======== Data extract ========

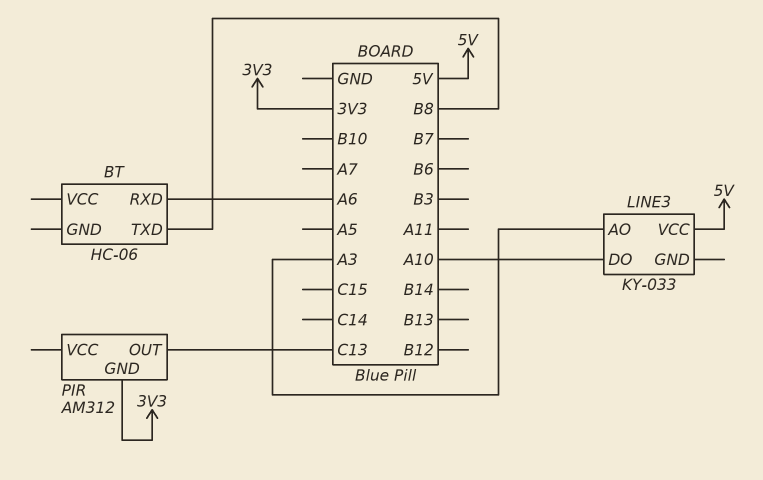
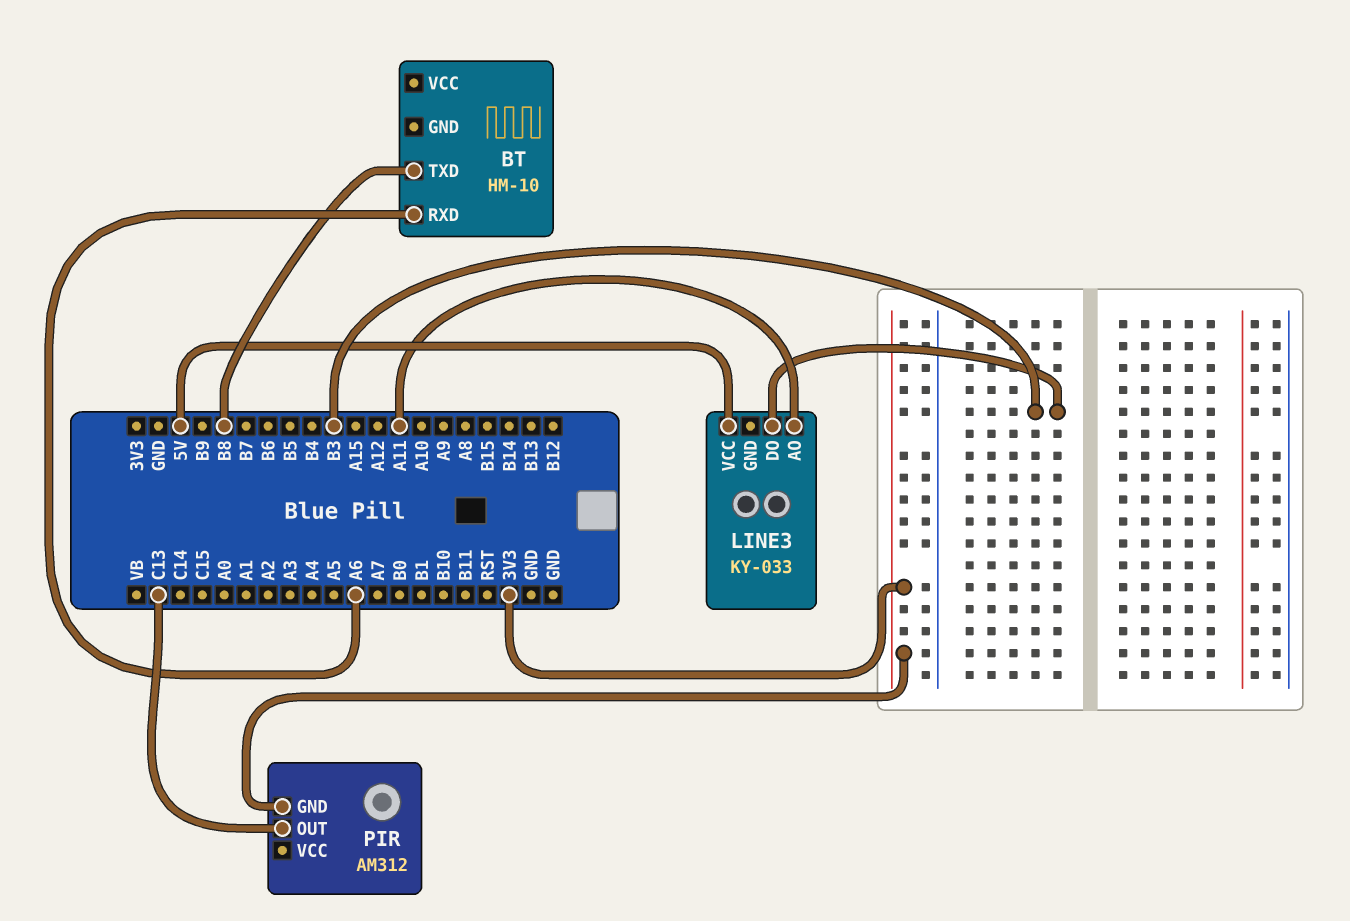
BT: HC-06 -> HM-10
LINE3 pin AO: A3 -> A11
LINE3 pin DO: A10 -> B3

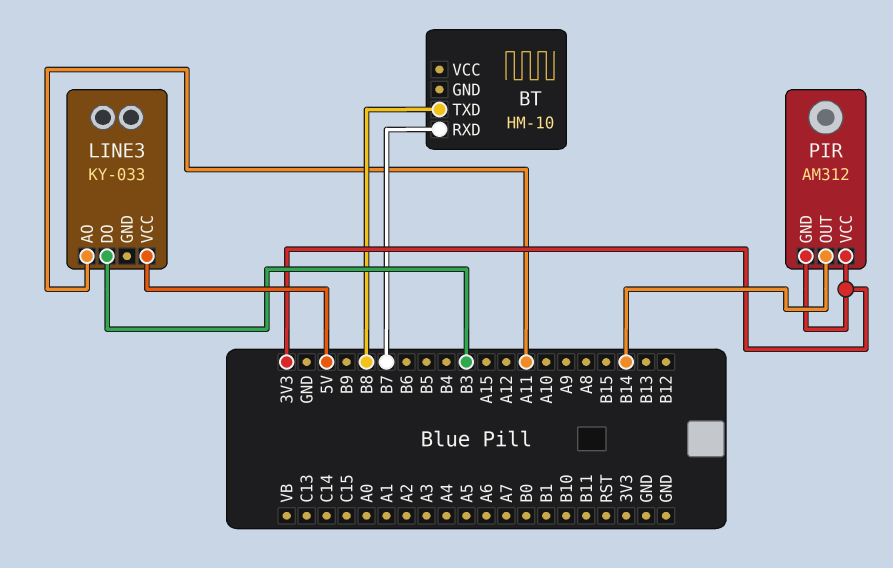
BT pin RXD: A6 -> B7
PIR pin OUT: C13 -> B14
PIR pin VCC: none -> 3V3

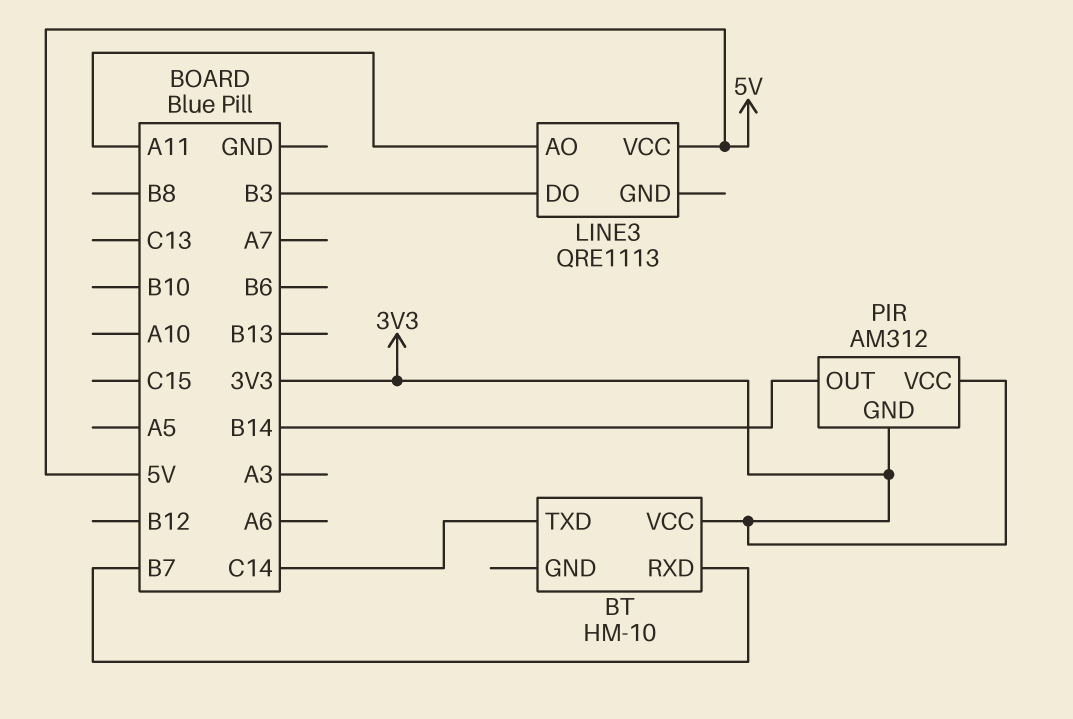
BT pin TXD: B8 -> C14
BT pin VCC: none -> 3V3
LINE3: KY-033 -> QRE1113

========

# Work to complete:
List the lines of the records where "none" occurs.

# Response:
PIR pin VCC: none -> 3V3
BT pin VCC: none -> 3V3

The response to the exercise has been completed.